__Dataset extract__.
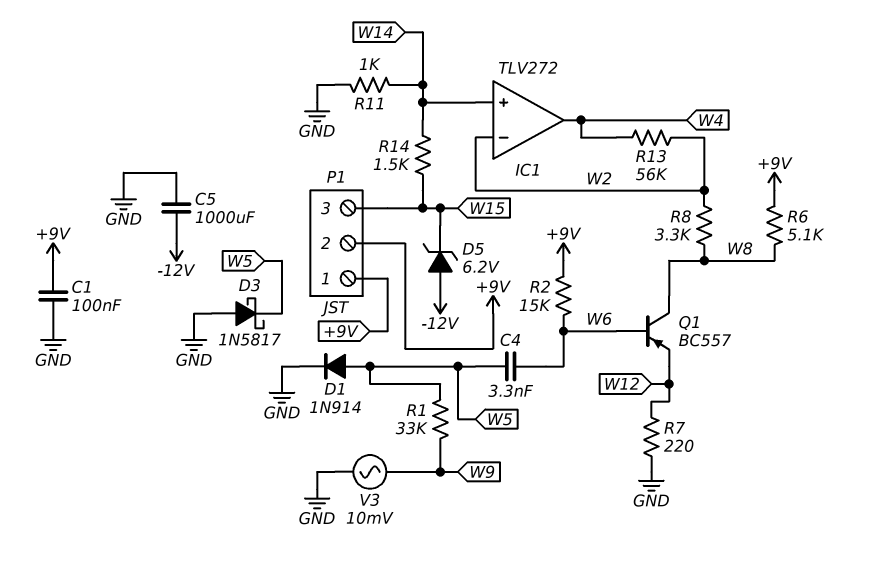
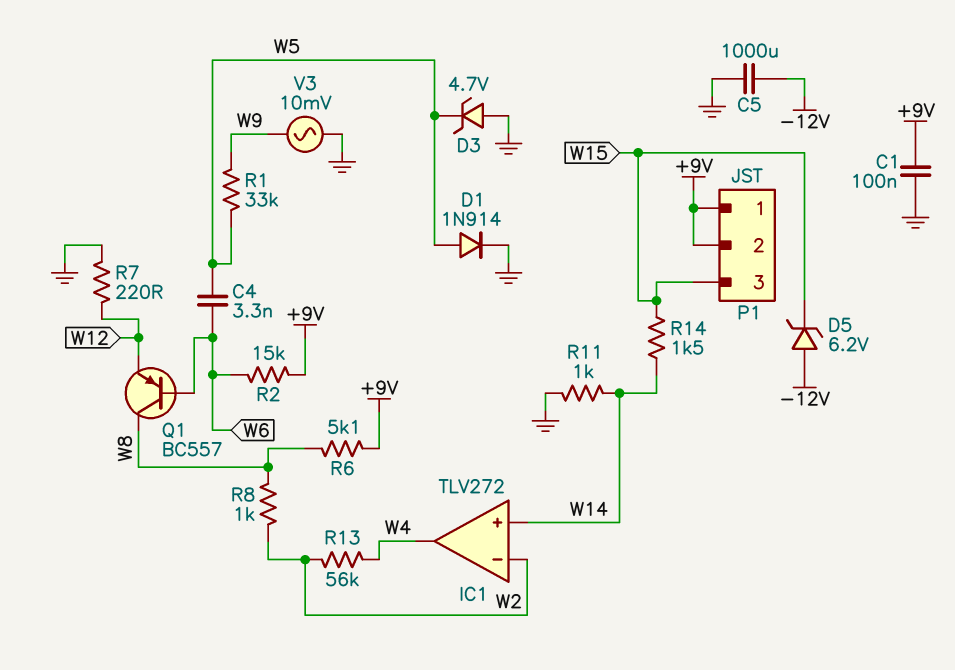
D3: schottky 1N5817 (A GND, K W5) -> zener 4.7V (A GND, K W5)
R8: 3.3k (W2, W8) -> 1k (W2, W8)

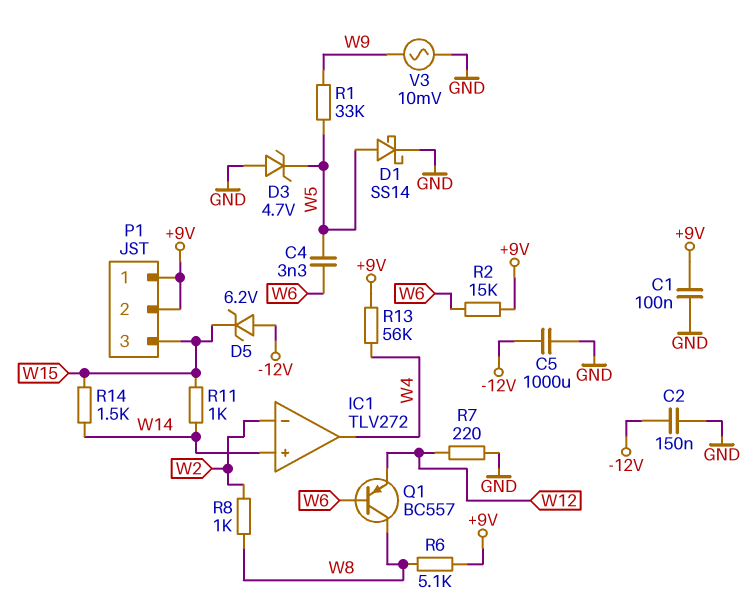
C2: none -> 150nF (-12V, GND)
D1: diode 1N914 (A W5, K GND) -> schottky SS14 (A W5, K GND)
R11: 1k (GND, W14) -> 1k (W14, W15)
R13: 56k (W2, W4) -> 56k (+9V, W4)

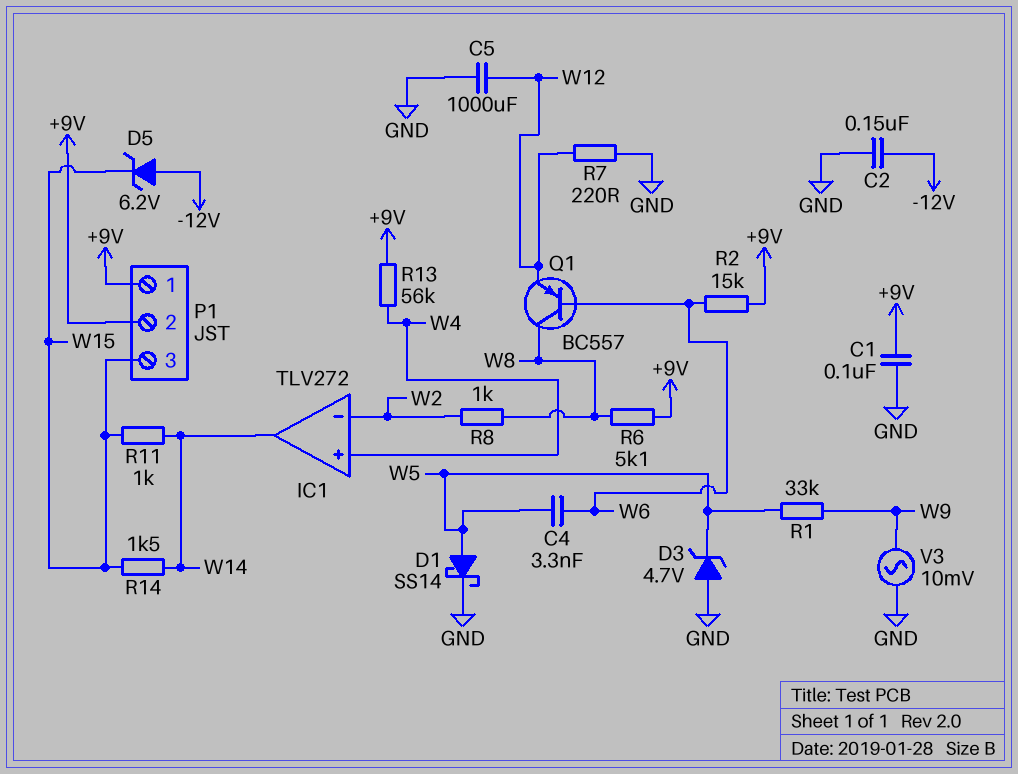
C5: 1000uF (-12V, GND) -> 1000uF (GND, W12)
IC1 pin in+: W14 -> W4
IC1 pin out: W4 -> W14

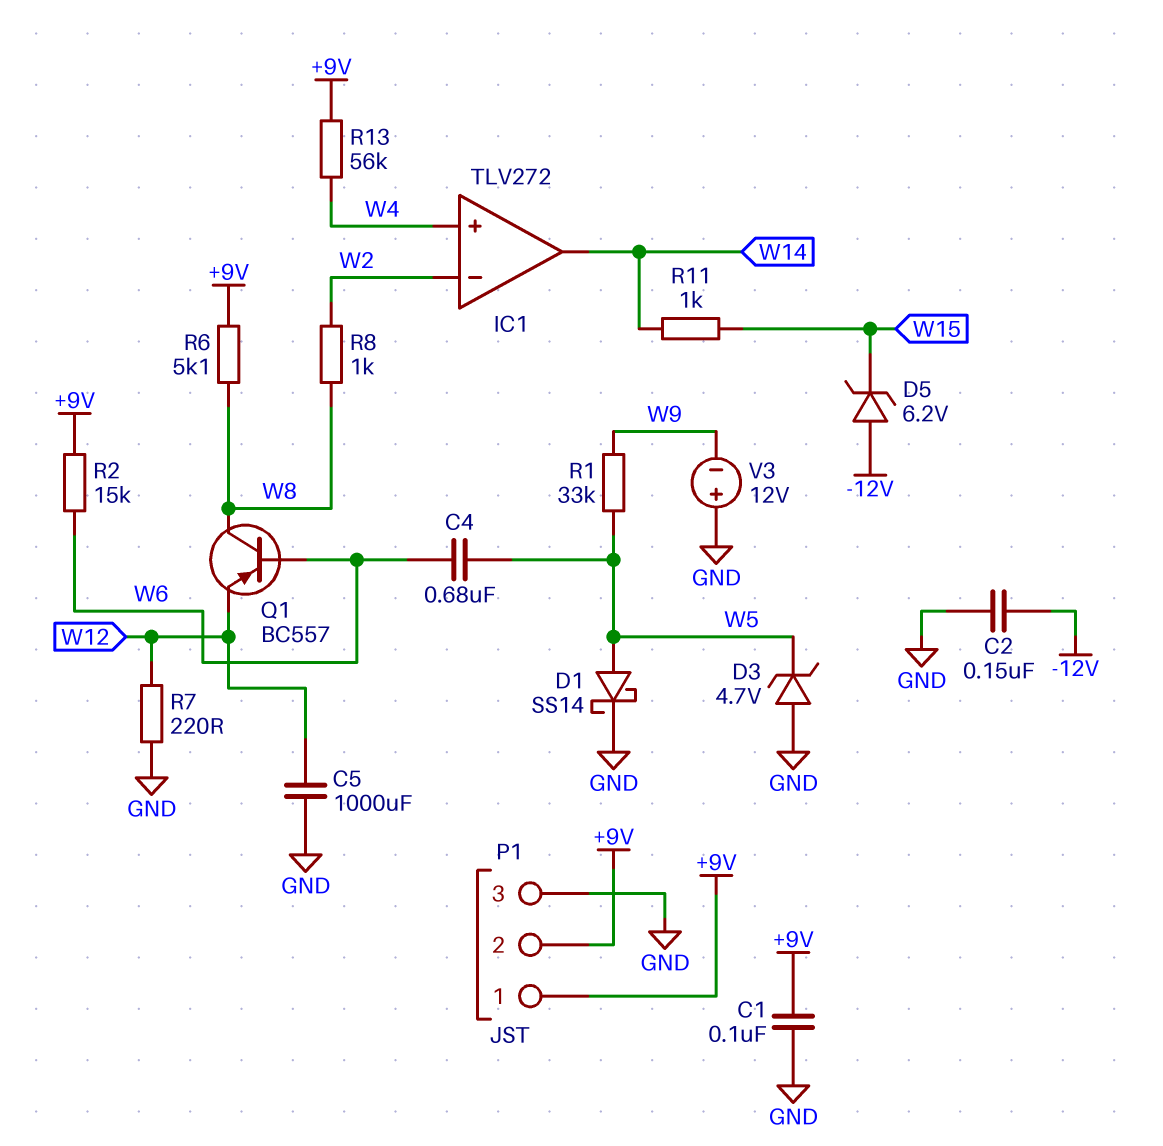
C4: 3.3nF (W5, W6) -> 680nF (W5, W6)
P1 pin 3: W15 -> GND
R14: 1.5k (W14, W15) -> none
V3: AC 10mV (GND, W9) -> 12V (plus GND, minus W9)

__What needs to be done__. Each record must be repeated exactly, and no picture may be carried over.

__Expected answer__.
D3: schottky 1N5817 (A GND, K W5) -> zener 4.7V (A GND, K W5)
R8: 3.3k (W2, W8) -> 1k (W2, W8)

C2: none -> 150nF (-12V, GND)
D1: diode 1N914 (A W5, K GND) -> schottky SS14 (A W5, K GND)
R11: 1k (GND, W14) -> 1k (W14, W15)
R13: 56k (W2, W4) -> 56k (+9V, W4)

C5: 1000uF (-12V, GND) -> 1000uF (GND, W12)
IC1 pin in+: W14 -> W4
IC1 pin out: W4 -> W14

C4: 3.3nF (W5, W6) -> 680nF (W5, W6)
P1 pin 3: W15 -> GND
R14: 1.5k (W14, W15) -> none
V3: AC 10mV (GND, W9) -> 12V (plus GND, minus W9)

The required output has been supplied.